The answer must be an exact printing of every record below, with the pictures omitted.

+-------+

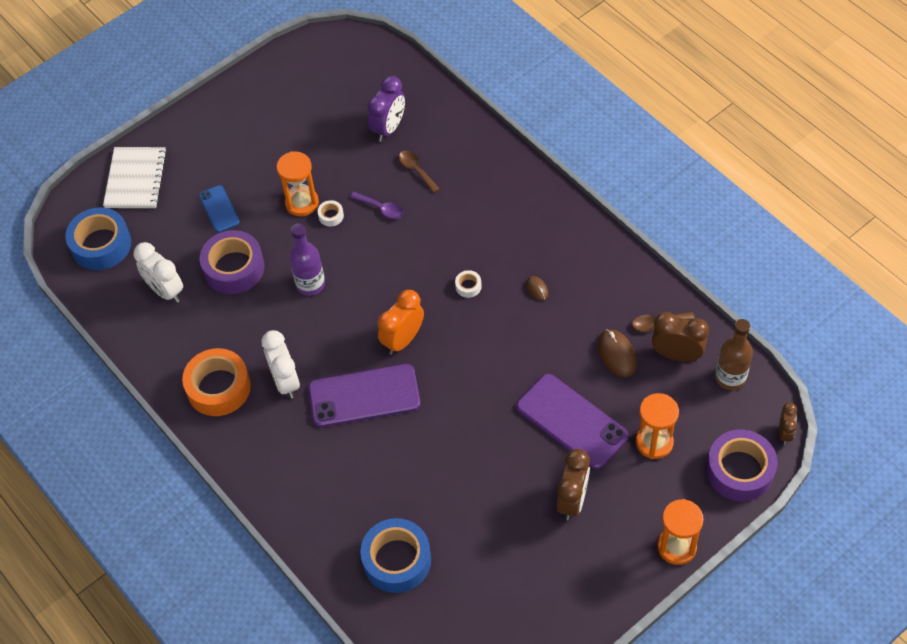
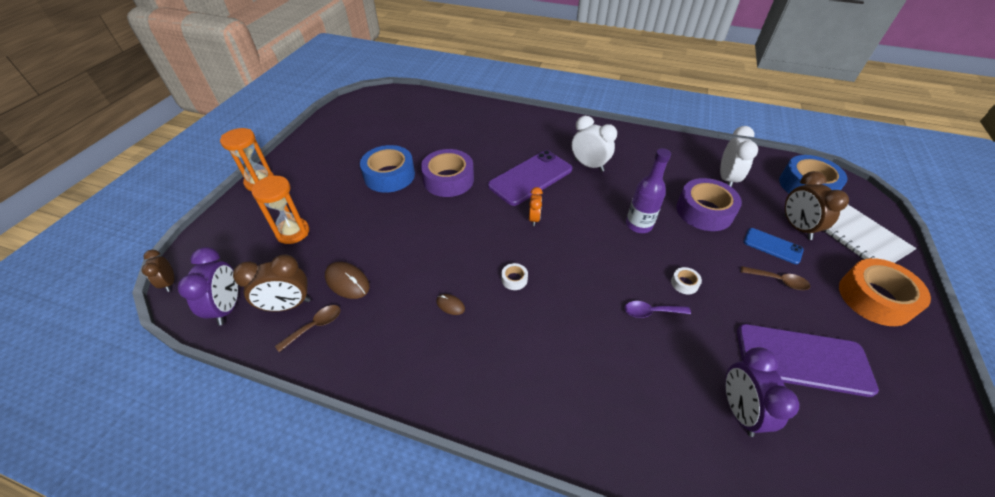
camera: 145 degrees right, 10 degrees down
white clock [134,242,183,303] -> white clock turned 90 degrees clockwise [720,126,758,187]
orange tape [182,348,251,416] -> orange tape moved to [839,258,931,326]
orange hourglass [277,151,319,216] -> none
blue tape [360,518,431,593] -> blue tape moved to [360,145,415,193]
orange clock [378,290,424,355] -> orange clock [529,187,543,226], size x0.59
brown spoon [399,151,440,193] -> brown spoon moved to [741,266,810,290]
purple phone [516,374,628,469] -> purple phone moved to [737,324,879,397]
brown clock [557,449,590,520] -> brown clock moved to [784,171,849,240]
purple tape [706,429,778,502] -> purple tape moved to [421,149,474,197]
brown bottle [715,319,753,390] -> purple clock [178,247,238,326]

+-------+

• [Task output]
camera: 145 degrees right, 10 degrees down
white clock [134,242,183,303] -> white clock turned 90 degrees clockwise [720,126,758,187]
orange tape [182,348,251,416] -> orange tape moved to [839,258,931,326]
orange hourglass [277,151,319,216] -> none
blue tape [360,518,431,593] -> blue tape moved to [360,145,415,193]
orange clock [378,290,424,355] -> orange clock [529,187,543,226], size x0.59
brown spoon [399,151,440,193] -> brown spoon moved to [741,266,810,290]
purple phone [516,374,628,469] -> purple phone moved to [737,324,879,397]
brown clock [557,449,590,520] -> brown clock moved to [784,171,849,240]
purple tape [706,429,778,502] -> purple tape moved to [421,149,474,197]
brown bottle [715,319,753,390] -> purple clock [178,247,238,326]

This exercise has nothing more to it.